> **Data supplied**:

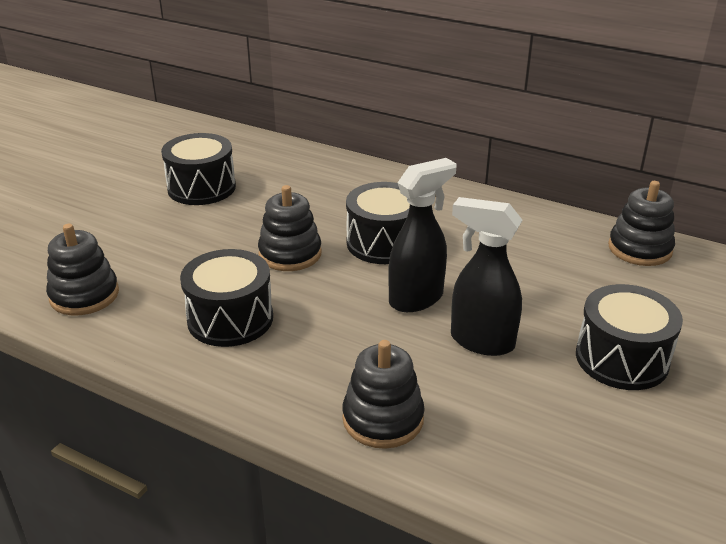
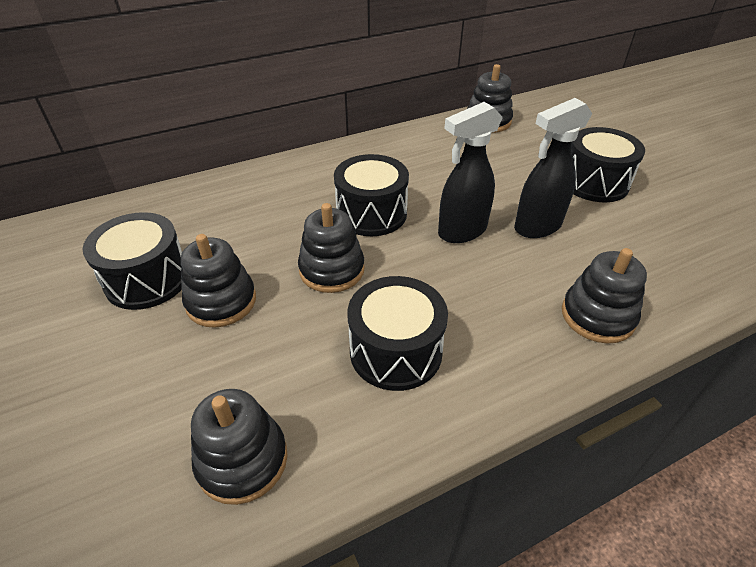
camera: 55 degrees left, 10 degrees up
(209, 224) = (221, 301): none -> black stacking toy
(417, 299) = (461, 231): black spray bottle -> black spray bottle turned 120 degrees counterclockwise

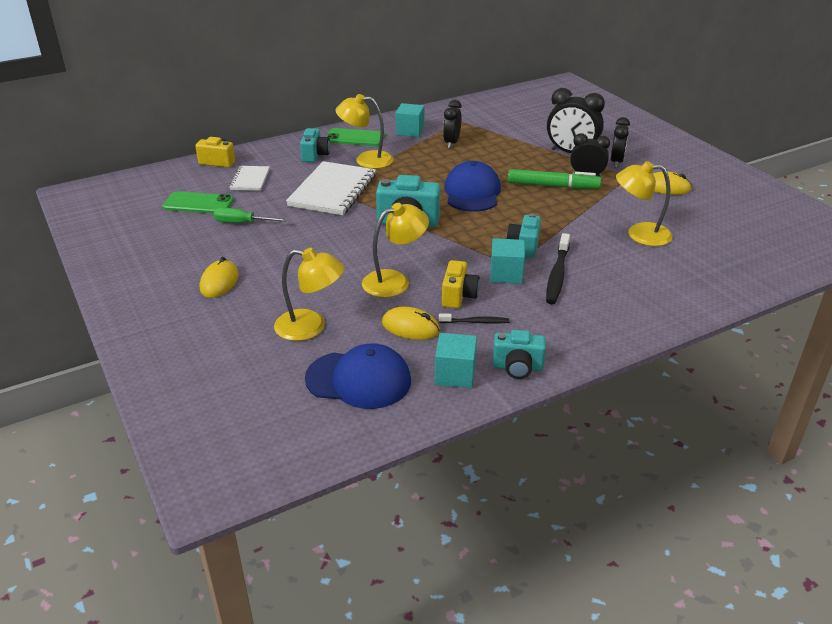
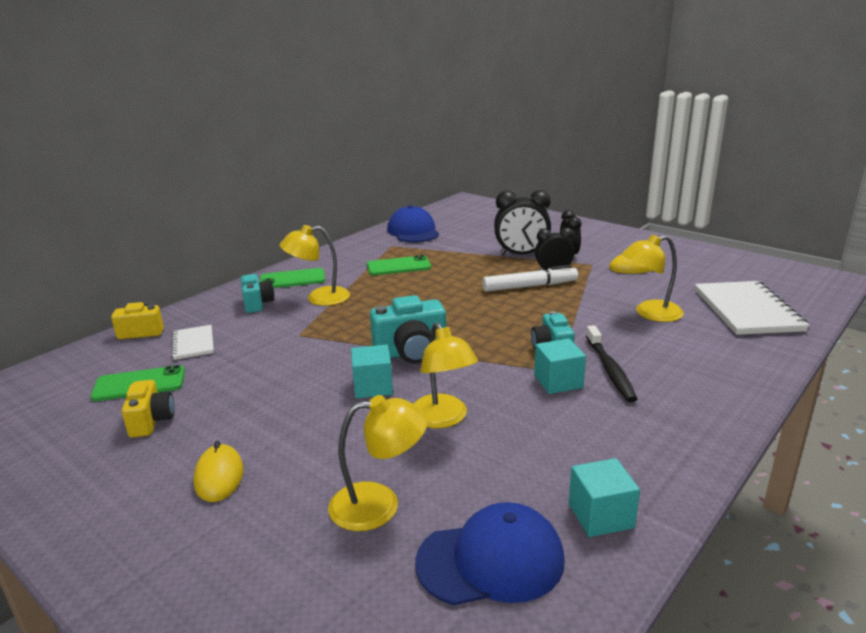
camera: 20 degrees left, 10 degrees down
(242, 223) = (210, 395): green screwdriver -> none
(333, 191) = (302, 336): white notebook -> white notebook (747, 310)
(394, 281) = (443, 419): yellow lamp -> yellow lamp turned 120 degrees clockwise
(410, 131) = (347, 263): turquoise cube -> turquoise cube (373, 387)
(410, 327) = (503, 470): yellow mouse -> none
(451, 143) = (398, 266): black clock -> green phone
(459, 296) = (528, 418): yellow camera -> yellow camera (151, 421)
(472, 192) = (455, 308): blue cap -> blue cap (413, 231)
(475, 322) = (571, 443): black toothbrush -> none
(517, 367) = (661, 485): turquoise camera -> none
(552, 186) = (530, 286): green marker -> white marker

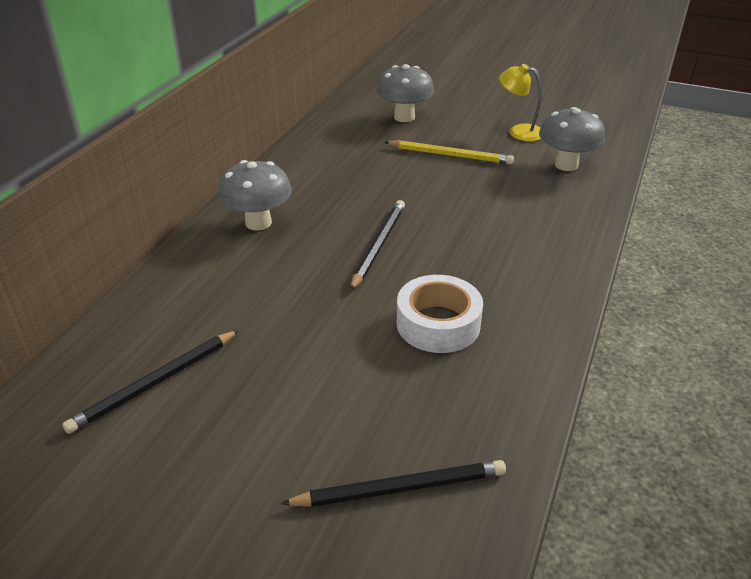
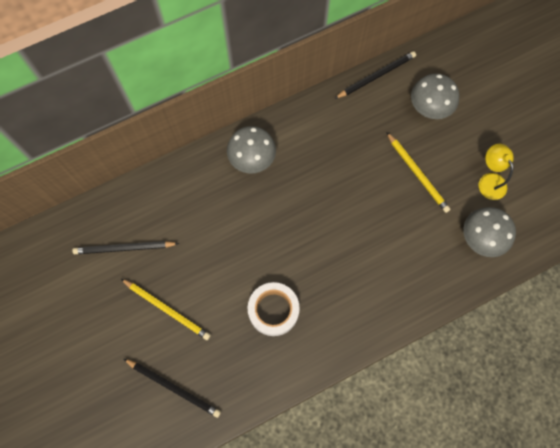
camera: 40 degrees right, 35 degrees up
(292, 407) = (167, 309): none -> yellow pencil
(378, 245) = (297, 228): black pencil -> black pencil (376, 76)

> **Your instructions**: Review the preceding data and report every line that includes the string "green".

> **Solved problem**:
(242, 223) = (210, 395): green screwdriver -> none
(451, 143) = (398, 266): black clock -> green phone
(552, 186) = (530, 286): green marker -> white marker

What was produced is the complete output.